§ **How to complete this task**
Print only what runs from the line that includes "(372, 240) = (355, 154): green" to the end of the listing, word for word, and do not include any pictures.

§ **Data**
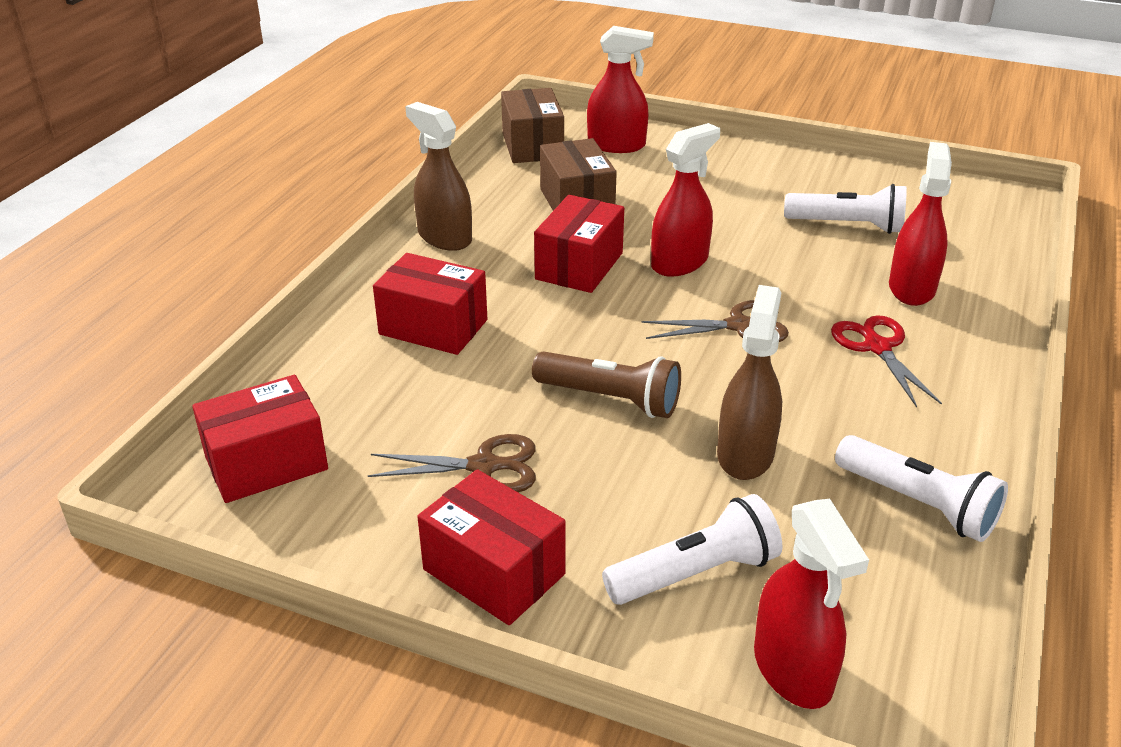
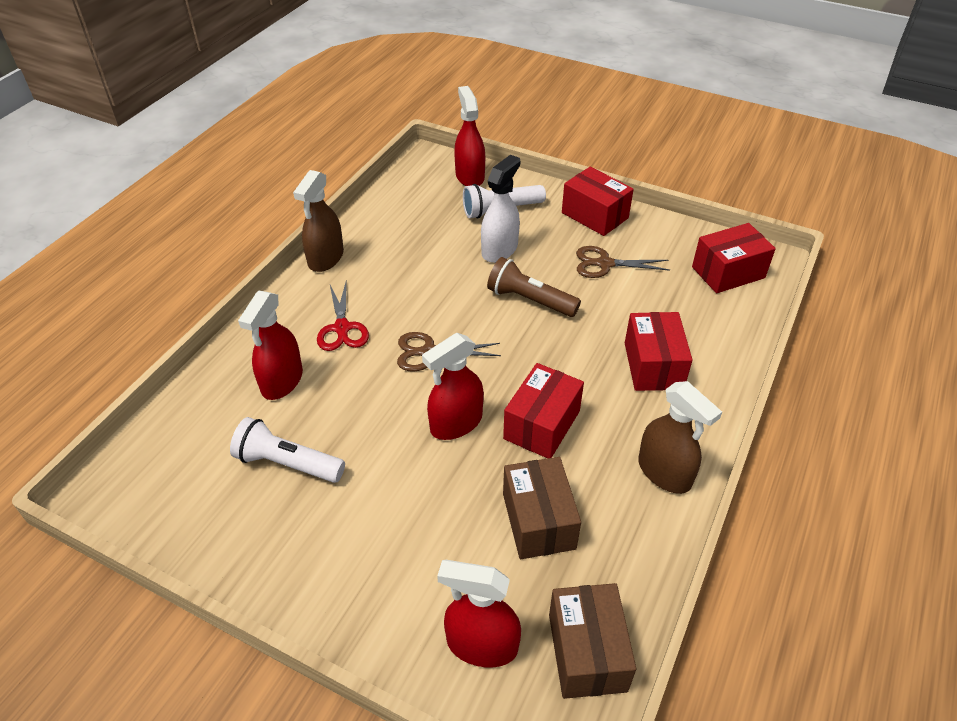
camera: 175 degrees left, 10 degrees up
(433, 327) = (653, 365): red box -> red box turned 60 degrees clockwise
(677, 482) = (499, 250): none -> white spray bottle
(745, 454) = (458, 262): brown spray bottle -> brown spray bottle (326, 258)
(918, 504) = (379, 232): white flashlight -> none

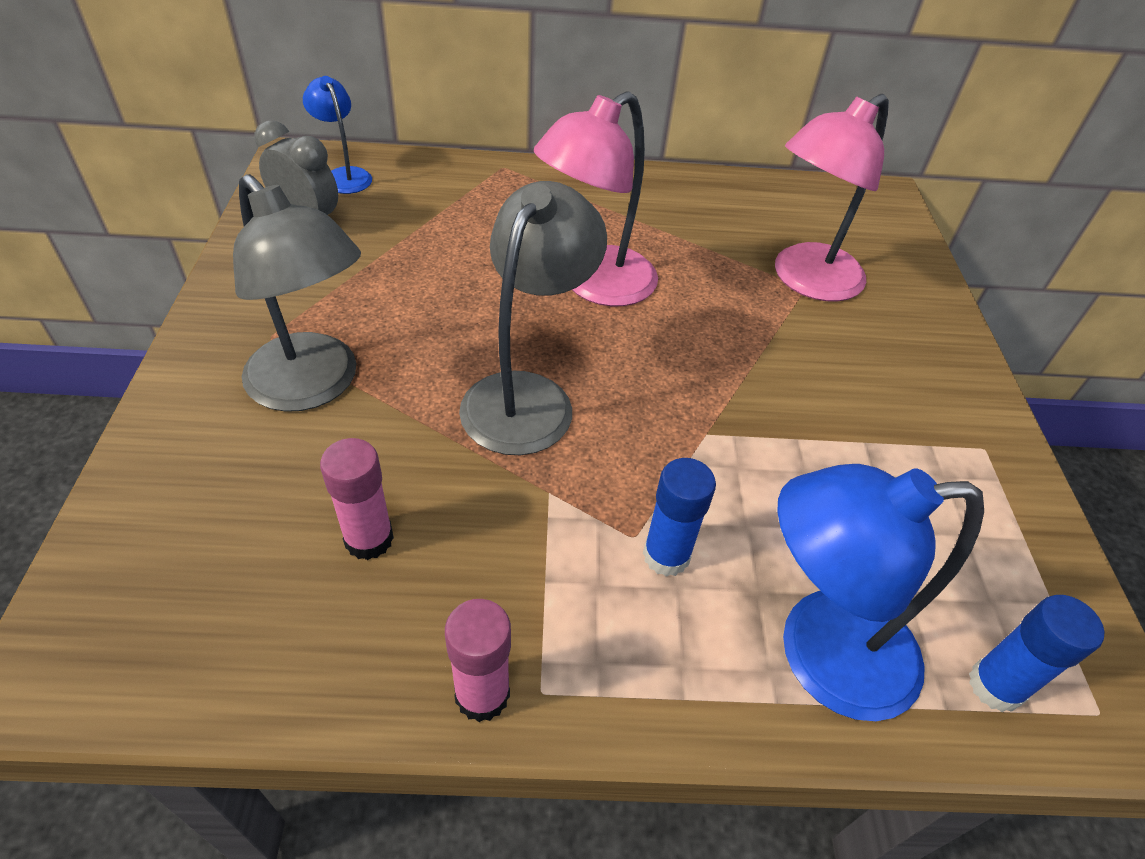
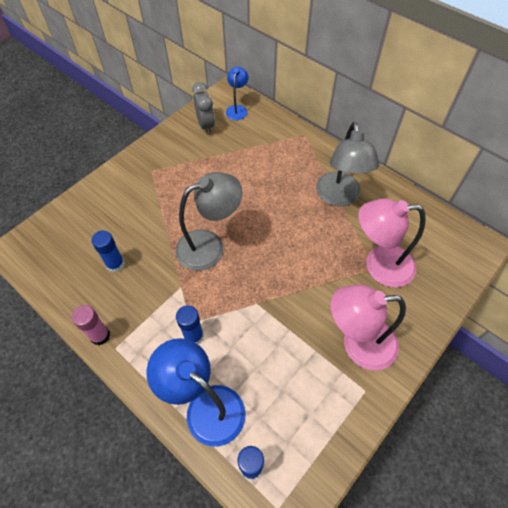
camera: 45 degrees right, 10 degrees up
(314, 386) = (148, 198): grey lamp -> grey lamp (339, 197)
(369, 539) = (115, 264): pink glue stick -> blue glue stick
(595, 285) = (282, 214): pink lamp -> pink lamp (358, 344)

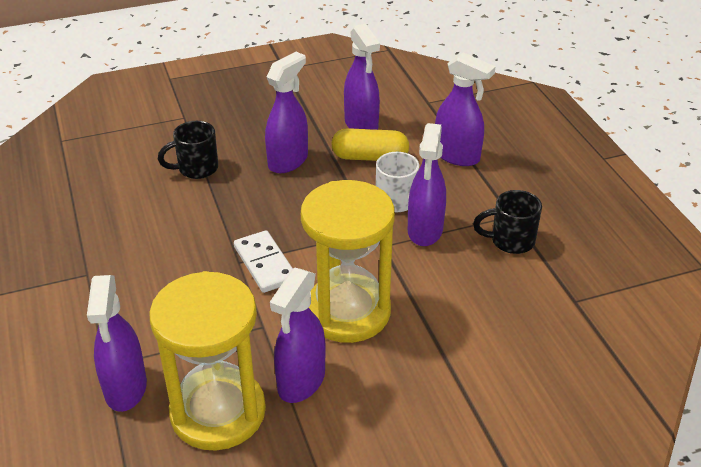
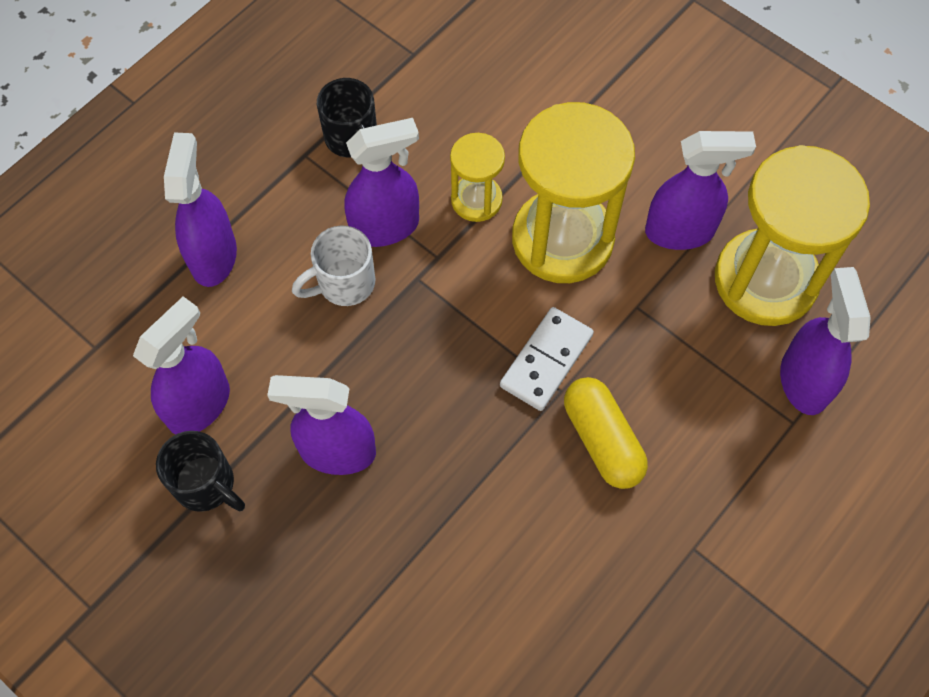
camera: 120 degrees left, 25 degrees up
(125, 389) = (803, 380): purple spray bottle -> purple spray bottle turned 60 degrees counterclockwise
(196, 169) = (422, 562): black mug -> black mug (206, 485)
(370, 157) = (272, 355): yellow capsule -> yellow capsule (602, 440)
(414, 281) = (476, 200): none -> yellow hourglass

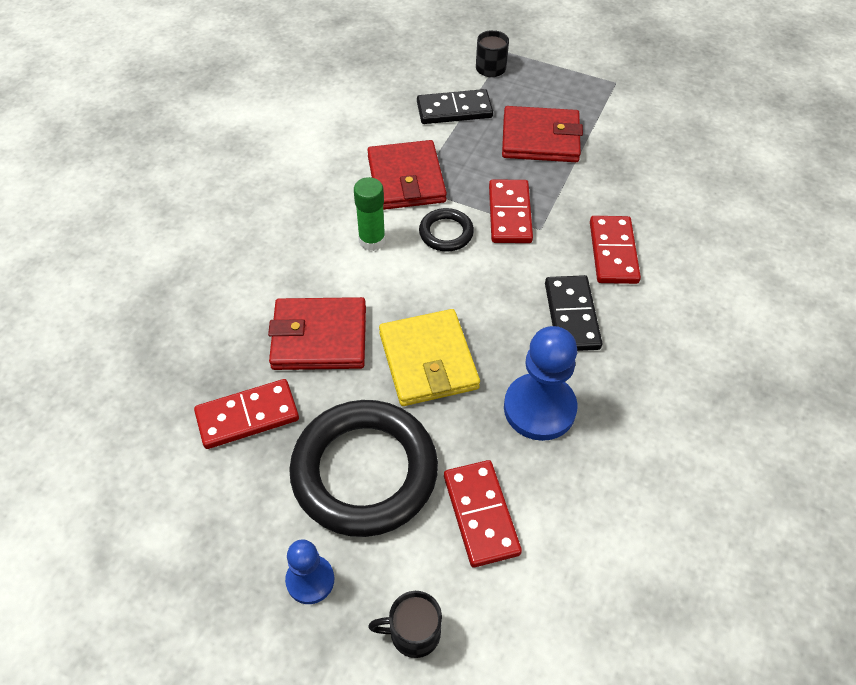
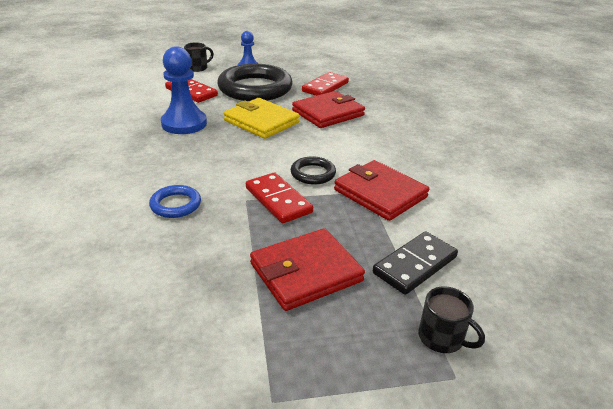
camera: 145 degrees right, 20 degrees down
(372, 240) = (355, 154): green glue stick -> none
(571, 316) = (188, 162): black domino -> none
(613, 252) = (175, 205): red domino -> blue ring

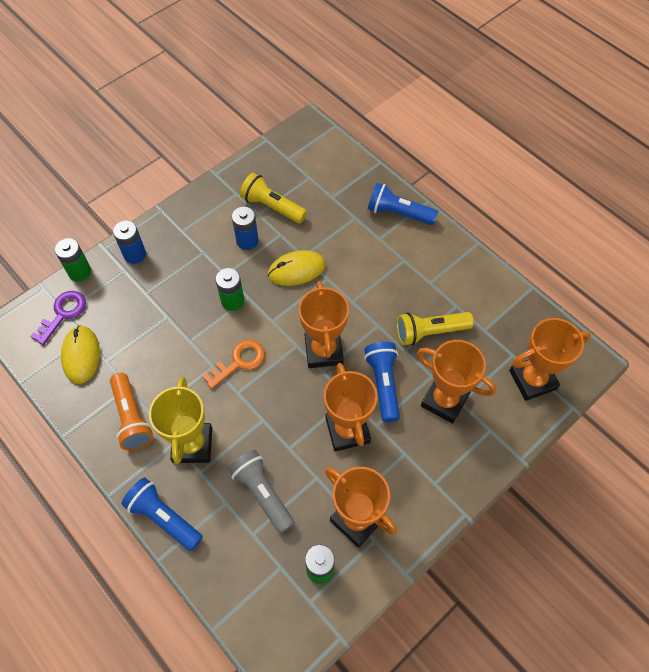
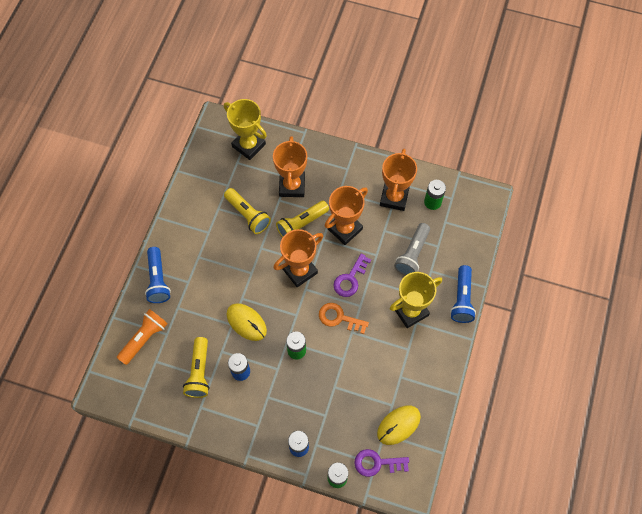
camera: 120 degrees left, 5 degrees up
(132, 418) = (418, 359): orange flashlight -> orange flashlight (144, 338)
(277, 400) = (350, 279): none -> purple key
(383, 384) = (301, 224): blue flashlight -> yellow flashlight
(532, 380) = (248, 145): orange trophy -> yellow trophy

§ **Exercise output**
(372, 240) = (355, 154): green glue stick -> none
(571, 316) = (188, 162): black domino -> none
(613, 252) = (175, 205): red domino -> blue ring

camera: 120 degrees left, 5 degrees up
(132, 418) = (418, 359): orange flashlight -> orange flashlight (144, 338)
(277, 400) = (350, 279): none -> purple key
(383, 384) = (301, 224): blue flashlight -> yellow flashlight
(532, 380) = (248, 145): orange trophy -> yellow trophy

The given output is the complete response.